## BRIEF
Here is the task for the records below: repeat exactly the lines from the one with "(850, 516) = (660, 105): none -> brown gift" to the one with "(285, 352) = (116, 318): red", both included, and nothing else.

....

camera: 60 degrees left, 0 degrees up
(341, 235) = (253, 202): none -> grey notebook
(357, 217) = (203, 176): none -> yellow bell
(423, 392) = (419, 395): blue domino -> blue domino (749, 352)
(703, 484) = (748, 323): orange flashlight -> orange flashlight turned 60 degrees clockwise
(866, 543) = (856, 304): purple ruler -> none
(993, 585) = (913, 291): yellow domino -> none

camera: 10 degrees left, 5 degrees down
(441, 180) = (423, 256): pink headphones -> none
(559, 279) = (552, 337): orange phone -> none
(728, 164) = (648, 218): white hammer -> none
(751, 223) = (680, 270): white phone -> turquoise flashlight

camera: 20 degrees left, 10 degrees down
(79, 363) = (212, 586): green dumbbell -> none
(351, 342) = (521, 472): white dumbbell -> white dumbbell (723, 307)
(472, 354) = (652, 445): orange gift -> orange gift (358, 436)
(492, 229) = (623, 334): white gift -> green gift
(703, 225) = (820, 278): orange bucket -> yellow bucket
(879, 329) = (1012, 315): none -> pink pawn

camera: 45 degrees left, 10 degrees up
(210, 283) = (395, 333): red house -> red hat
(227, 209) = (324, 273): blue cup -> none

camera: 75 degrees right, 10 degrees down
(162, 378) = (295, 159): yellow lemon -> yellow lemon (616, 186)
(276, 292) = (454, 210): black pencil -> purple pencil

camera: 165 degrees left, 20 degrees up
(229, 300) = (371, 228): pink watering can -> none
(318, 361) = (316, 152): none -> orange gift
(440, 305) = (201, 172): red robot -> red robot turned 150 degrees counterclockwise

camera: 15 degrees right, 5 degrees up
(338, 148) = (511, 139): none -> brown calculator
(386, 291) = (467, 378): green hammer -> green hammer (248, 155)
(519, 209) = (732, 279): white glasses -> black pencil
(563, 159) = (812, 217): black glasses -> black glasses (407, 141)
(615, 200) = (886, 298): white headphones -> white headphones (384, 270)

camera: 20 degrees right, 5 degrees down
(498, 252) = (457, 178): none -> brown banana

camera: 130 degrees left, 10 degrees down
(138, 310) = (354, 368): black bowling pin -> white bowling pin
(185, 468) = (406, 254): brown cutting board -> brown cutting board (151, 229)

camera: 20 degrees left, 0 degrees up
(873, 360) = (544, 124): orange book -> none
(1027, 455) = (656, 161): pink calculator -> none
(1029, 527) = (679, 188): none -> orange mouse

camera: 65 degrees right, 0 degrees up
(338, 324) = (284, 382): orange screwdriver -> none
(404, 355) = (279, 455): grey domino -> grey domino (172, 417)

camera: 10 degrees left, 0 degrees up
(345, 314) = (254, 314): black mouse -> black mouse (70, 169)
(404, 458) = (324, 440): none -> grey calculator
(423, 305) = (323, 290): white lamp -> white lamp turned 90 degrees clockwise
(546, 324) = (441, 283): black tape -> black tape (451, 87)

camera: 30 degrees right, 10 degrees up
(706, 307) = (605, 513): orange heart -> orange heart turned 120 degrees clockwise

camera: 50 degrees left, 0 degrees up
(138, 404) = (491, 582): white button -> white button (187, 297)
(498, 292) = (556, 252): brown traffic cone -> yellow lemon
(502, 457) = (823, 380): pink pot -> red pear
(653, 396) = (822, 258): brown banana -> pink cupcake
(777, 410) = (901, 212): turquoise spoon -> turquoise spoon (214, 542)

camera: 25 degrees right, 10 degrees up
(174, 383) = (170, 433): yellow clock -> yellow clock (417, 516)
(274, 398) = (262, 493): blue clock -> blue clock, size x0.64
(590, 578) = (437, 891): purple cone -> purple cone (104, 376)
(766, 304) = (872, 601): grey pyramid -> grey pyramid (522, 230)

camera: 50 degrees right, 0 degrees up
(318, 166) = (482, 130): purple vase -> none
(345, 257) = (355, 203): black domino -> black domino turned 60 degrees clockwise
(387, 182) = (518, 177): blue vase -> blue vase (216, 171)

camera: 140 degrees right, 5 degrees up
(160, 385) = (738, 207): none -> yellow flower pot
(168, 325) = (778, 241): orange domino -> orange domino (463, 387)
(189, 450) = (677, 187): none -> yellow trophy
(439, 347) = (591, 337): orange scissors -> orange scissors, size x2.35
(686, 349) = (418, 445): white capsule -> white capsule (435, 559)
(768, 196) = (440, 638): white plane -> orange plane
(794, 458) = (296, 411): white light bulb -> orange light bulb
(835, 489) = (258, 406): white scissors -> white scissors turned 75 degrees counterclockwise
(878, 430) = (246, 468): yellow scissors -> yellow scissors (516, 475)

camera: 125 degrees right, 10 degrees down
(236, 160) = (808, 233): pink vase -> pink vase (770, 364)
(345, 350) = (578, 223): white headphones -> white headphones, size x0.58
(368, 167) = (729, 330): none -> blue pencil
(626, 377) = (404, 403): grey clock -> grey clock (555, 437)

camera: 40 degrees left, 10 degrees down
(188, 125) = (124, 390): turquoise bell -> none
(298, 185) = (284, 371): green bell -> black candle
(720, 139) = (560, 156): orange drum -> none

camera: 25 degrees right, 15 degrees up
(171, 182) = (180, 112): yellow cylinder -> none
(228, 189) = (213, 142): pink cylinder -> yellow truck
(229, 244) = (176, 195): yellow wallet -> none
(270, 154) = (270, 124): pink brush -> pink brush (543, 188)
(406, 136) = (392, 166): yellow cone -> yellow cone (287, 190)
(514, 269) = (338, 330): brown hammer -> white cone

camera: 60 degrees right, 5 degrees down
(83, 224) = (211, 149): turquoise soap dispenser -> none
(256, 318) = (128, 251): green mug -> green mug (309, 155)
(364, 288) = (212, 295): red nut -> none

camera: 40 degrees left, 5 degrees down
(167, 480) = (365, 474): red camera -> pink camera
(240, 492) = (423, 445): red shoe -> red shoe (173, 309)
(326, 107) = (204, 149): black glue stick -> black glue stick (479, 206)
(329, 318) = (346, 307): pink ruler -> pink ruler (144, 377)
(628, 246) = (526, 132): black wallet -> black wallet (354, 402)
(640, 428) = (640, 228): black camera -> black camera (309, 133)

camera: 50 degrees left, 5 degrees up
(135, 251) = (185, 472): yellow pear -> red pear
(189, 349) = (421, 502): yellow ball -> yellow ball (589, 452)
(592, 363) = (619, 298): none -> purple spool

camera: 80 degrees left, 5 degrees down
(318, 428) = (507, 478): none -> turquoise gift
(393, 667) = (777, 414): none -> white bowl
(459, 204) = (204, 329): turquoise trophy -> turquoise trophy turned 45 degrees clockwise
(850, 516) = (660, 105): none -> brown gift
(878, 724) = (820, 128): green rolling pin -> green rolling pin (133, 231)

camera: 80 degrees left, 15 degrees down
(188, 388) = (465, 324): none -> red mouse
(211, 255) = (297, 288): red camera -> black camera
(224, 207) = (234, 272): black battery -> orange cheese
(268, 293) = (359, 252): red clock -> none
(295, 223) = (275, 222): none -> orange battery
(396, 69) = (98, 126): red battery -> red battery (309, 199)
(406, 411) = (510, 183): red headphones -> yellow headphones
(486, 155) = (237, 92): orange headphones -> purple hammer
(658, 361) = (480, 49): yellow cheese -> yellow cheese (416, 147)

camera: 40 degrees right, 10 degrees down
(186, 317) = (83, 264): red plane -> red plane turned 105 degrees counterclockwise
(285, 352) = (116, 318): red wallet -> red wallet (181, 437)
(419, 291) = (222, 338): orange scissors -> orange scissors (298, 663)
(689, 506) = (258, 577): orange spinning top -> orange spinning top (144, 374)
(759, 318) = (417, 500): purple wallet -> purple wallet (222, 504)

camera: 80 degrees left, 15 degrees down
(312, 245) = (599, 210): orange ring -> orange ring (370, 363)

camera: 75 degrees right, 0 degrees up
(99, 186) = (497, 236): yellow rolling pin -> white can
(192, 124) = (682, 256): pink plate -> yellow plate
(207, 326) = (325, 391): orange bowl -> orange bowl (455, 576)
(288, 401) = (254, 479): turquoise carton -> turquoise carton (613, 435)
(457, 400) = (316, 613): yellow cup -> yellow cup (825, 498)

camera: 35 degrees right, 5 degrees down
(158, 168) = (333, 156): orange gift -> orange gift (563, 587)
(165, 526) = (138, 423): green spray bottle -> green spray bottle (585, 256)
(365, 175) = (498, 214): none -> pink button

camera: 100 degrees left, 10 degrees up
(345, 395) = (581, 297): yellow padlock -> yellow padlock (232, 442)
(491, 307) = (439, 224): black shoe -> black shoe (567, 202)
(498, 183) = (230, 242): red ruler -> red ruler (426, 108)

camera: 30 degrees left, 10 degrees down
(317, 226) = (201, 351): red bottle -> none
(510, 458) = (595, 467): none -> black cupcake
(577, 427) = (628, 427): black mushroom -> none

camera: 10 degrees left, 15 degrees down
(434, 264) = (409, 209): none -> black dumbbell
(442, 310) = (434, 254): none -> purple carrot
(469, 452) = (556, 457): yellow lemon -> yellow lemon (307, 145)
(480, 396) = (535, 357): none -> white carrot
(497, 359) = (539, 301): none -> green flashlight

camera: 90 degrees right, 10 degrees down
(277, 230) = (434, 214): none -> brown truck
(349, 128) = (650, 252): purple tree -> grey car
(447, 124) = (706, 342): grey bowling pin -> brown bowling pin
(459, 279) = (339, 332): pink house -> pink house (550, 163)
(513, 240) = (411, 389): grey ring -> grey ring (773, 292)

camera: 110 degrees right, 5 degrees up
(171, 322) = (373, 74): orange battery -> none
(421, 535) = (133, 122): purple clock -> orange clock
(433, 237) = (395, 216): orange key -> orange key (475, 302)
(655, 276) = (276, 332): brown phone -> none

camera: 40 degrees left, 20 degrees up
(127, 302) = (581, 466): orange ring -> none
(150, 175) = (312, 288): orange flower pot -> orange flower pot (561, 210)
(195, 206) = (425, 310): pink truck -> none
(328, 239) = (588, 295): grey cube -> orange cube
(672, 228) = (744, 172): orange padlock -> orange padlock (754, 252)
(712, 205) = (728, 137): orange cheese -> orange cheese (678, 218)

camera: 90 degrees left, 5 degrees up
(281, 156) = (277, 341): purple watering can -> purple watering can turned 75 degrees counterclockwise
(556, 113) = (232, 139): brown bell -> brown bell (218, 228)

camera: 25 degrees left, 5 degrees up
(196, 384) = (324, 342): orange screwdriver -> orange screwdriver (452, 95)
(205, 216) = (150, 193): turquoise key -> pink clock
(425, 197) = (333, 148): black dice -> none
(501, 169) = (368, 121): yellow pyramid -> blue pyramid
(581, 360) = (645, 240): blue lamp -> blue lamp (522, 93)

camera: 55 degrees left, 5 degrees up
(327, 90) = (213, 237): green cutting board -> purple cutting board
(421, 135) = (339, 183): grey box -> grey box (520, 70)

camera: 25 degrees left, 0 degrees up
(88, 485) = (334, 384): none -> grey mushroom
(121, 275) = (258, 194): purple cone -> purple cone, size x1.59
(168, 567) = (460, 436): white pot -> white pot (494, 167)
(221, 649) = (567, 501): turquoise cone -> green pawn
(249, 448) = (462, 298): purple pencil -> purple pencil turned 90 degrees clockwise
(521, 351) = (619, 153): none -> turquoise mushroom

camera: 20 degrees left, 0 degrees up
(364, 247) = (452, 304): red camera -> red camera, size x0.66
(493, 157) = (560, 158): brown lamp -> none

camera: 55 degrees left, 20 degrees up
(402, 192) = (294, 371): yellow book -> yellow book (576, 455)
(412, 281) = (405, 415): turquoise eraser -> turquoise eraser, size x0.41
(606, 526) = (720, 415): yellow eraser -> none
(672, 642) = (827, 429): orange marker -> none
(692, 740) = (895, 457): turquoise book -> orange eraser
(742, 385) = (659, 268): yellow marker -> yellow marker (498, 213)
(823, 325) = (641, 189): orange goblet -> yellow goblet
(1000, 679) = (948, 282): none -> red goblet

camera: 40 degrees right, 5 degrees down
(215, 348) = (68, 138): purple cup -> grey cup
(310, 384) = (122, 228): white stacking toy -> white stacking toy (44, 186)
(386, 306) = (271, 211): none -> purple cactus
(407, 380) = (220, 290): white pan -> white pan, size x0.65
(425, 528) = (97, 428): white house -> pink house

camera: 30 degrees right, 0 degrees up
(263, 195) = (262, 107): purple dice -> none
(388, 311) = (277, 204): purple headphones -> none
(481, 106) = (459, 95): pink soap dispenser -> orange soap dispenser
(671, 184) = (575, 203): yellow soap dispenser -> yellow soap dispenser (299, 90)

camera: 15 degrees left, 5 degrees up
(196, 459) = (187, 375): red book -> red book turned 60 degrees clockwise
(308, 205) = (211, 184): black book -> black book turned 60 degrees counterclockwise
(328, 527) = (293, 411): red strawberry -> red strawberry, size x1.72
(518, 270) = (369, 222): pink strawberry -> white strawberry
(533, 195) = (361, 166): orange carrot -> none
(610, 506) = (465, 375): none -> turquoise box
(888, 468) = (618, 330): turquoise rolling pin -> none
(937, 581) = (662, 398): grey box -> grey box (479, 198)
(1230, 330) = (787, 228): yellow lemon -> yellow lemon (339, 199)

....

## SOLUTION BELOW
(850, 516) = (660, 105): none -> brown gift
(878, 724) = (820, 128): green rolling pin -> green rolling pin (133, 231)

camera: 80 degrees left, 15 degrees down
(188, 388) = (465, 324): none -> red mouse
(211, 255) = (297, 288): red camera -> black camera
(224, 207) = (234, 272): black battery -> orange cheese
(268, 293) = (359, 252): red clock -> none
(295, 223) = (275, 222): none -> orange battery
(396, 69) = (98, 126): red battery -> red battery (309, 199)
(406, 411) = (510, 183): red headphones -> yellow headphones
(486, 155) = (237, 92): orange headphones -> purple hammer
(658, 361) = (480, 49): yellow cheese -> yellow cheese (416, 147)

camera: 40 degrees right, 10 degrees down
(186, 317) = (83, 264): red plane -> red plane turned 105 degrees counterclockwise
(285, 352) = (116, 318): red wallet -> red wallet (181, 437)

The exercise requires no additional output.